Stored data
::::

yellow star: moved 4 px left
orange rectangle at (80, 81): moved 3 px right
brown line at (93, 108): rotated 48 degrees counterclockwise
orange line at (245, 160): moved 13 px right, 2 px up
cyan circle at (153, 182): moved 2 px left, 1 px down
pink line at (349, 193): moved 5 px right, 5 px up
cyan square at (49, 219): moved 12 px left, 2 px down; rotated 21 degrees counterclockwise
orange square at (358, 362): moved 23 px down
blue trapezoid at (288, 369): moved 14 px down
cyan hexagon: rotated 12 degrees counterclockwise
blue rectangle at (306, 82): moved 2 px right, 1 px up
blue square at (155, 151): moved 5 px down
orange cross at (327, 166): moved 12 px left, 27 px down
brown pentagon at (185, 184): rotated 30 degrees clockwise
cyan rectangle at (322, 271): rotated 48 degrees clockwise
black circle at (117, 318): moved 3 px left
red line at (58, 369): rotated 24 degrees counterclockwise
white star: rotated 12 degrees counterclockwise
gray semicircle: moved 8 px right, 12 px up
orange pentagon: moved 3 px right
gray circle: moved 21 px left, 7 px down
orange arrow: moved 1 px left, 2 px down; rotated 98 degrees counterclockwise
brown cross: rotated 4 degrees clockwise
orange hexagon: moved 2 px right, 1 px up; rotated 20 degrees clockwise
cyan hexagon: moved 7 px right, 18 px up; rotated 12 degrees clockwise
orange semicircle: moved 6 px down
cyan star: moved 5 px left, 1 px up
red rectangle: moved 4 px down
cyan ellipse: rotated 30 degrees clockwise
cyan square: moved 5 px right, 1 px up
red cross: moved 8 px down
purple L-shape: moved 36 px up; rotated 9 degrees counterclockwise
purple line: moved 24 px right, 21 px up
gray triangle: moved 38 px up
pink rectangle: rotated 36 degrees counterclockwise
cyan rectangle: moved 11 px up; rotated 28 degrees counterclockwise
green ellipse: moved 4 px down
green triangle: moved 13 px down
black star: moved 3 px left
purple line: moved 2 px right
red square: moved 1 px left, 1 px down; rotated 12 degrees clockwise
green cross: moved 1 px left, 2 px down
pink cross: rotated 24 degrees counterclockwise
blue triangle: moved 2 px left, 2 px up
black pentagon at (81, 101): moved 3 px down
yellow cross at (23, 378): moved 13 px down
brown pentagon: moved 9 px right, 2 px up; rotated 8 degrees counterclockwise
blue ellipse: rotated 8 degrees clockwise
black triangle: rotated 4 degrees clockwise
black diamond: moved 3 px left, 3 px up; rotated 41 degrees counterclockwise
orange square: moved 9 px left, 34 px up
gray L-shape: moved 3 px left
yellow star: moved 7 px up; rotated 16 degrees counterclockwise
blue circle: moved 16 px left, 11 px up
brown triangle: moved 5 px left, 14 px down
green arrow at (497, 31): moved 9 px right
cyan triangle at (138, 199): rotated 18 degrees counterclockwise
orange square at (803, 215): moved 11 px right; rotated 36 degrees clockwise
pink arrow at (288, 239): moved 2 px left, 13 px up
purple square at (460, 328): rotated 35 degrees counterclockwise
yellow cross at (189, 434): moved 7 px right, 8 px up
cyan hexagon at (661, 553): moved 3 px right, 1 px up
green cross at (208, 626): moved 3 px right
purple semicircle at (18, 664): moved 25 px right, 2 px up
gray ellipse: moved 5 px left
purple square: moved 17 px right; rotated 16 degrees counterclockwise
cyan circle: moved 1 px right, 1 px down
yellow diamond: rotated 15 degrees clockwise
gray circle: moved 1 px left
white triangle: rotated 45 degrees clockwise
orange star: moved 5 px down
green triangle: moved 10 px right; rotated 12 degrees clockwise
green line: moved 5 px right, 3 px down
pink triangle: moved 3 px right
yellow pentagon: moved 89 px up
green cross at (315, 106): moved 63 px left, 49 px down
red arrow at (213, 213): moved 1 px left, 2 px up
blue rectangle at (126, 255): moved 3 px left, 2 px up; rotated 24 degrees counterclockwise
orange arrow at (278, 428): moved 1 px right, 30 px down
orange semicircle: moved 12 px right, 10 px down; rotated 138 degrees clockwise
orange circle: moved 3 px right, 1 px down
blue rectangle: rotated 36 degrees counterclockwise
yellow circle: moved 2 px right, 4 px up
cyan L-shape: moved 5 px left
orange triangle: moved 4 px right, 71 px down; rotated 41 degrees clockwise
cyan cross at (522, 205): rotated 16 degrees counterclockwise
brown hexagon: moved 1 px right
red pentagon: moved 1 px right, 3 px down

::::

EXERCISE DESCRIPTION: Reproduce every line of the stored data above word for word, with nothing left out or changed.

SOLUTION FOR THIS PROBLEM:
yellow star: moved 4 px left
orange rectangle at (80, 81): moved 3 px right
brown line at (93, 108): rotated 48 degrees counterclockwise
orange line at (245, 160): moved 13 px right, 2 px up
cyan circle at (153, 182): moved 2 px left, 1 px down
pink line at (349, 193): moved 5 px right, 5 px up
cyan square at (49, 219): moved 12 px left, 2 px down; rotated 21 degrees counterclockwise
orange square at (358, 362): moved 23 px down
blue trapezoid at (288, 369): moved 14 px down
cyan hexagon: rotated 12 degrees counterclockwise
blue rectangle at (306, 82): moved 2 px right, 1 px up
blue square at (155, 151): moved 5 px down
orange cross at (327, 166): moved 12 px left, 27 px down
brown pentagon at (185, 184): rotated 30 degrees clockwise
cyan rectangle at (322, 271): rotated 48 degrees clockwise
black circle at (117, 318): moved 3 px left
red line at (58, 369): rotated 24 degrees counterclockwise
white star: rotated 12 degrees counterclockwise
gray semicircle: moved 8 px right, 12 px up
orange pentagon: moved 3 px right
gray circle: moved 21 px left, 7 px down
orange arrow: moved 1 px left, 2 px down; rotated 98 degrees counterclockwise
brown cross: rotated 4 degrees clockwise
orange hexagon: moved 2 px right, 1 px up; rotated 20 degrees clockwise
cyan hexagon: moved 7 px right, 18 px up; rotated 12 degrees clockwise
orange semicircle: moved 6 px down
cyan star: moved 5 px left, 1 px up
red rectangle: moved 4 px down
cyan ellipse: rotated 30 degrees clockwise
cyan square: moved 5 px right, 1 px up
red cross: moved 8 px down
purple L-shape: moved 36 px up; rotated 9 degrees counterclockwise
purple line: moved 24 px right, 21 px up
gray triangle: moved 38 px up
pink rectangle: rotated 36 degrees counterclockwise
cyan rectangle: moved 11 px up; rotated 28 degrees counterclockwise
green ellipse: moved 4 px down
green triangle: moved 13 px down
black star: moved 3 px left
purple line: moved 2 px right
red square: moved 1 px left, 1 px down; rotated 12 degrees clockwise
green cross: moved 1 px left, 2 px down
pink cross: rotated 24 degrees counterclockwise
blue triangle: moved 2 px left, 2 px up
black pentagon at (81, 101): moved 3 px down
yellow cross at (23, 378): moved 13 px down
brown pentagon: moved 9 px right, 2 px up; rotated 8 degrees counterclockwise
blue ellipse: rotated 8 degrees clockwise
black triangle: rotated 4 degrees clockwise
black diamond: moved 3 px left, 3 px up; rotated 41 degrees counterclockwise
orange square: moved 9 px left, 34 px up
gray L-shape: moved 3 px left
yellow star: moved 7 px up; rotated 16 degrees counterclockwise
blue circle: moved 16 px left, 11 px up
brown triangle: moved 5 px left, 14 px down
green arrow at (497, 31): moved 9 px right
cyan triangle at (138, 199): rotated 18 degrees counterclockwise
orange square at (803, 215): moved 11 px right; rotated 36 degrees clockwise
pink arrow at (288, 239): moved 2 px left, 13 px up
purple square at (460, 328): rotated 35 degrees counterclockwise
yellow cross at (189, 434): moved 7 px right, 8 px up
cyan hexagon at (661, 553): moved 3 px right, 1 px up
green cross at (208, 626): moved 3 px right
purple semicircle at (18, 664): moved 25 px right, 2 px up
gray ellipse: moved 5 px left
purple square: moved 17 px right; rotated 16 degrees counterclockwise
cyan circle: moved 1 px right, 1 px down
yellow diamond: rotated 15 degrees clockwise
gray circle: moved 1 px left
white triangle: rotated 45 degrees clockwise
orange star: moved 5 px down
green triangle: moved 10 px right; rotated 12 degrees clockwise
green line: moved 5 px right, 3 px down
pink triangle: moved 3 px right
yellow pentagon: moved 89 px up
green cross at (315, 106): moved 63 px left, 49 px down
red arrow at (213, 213): moved 1 px left, 2 px up
blue rectangle at (126, 255): moved 3 px left, 2 px up; rotated 24 degrees counterclockwise
orange arrow at (278, 428): moved 1 px right, 30 px down
orange semicircle: moved 12 px right, 10 px down; rotated 138 degrees clockwise
orange circle: moved 3 px right, 1 px down
blue rectangle: rotated 36 degrees counterclockwise
yellow circle: moved 2 px right, 4 px up
cyan L-shape: moved 5 px left
orange triangle: moved 4 px right, 71 px down; rotated 41 degrees clockwise
cyan cross at (522, 205): rotated 16 degrees counterclockwise
brown hexagon: moved 1 px right
red pentagon: moved 1 px right, 3 px down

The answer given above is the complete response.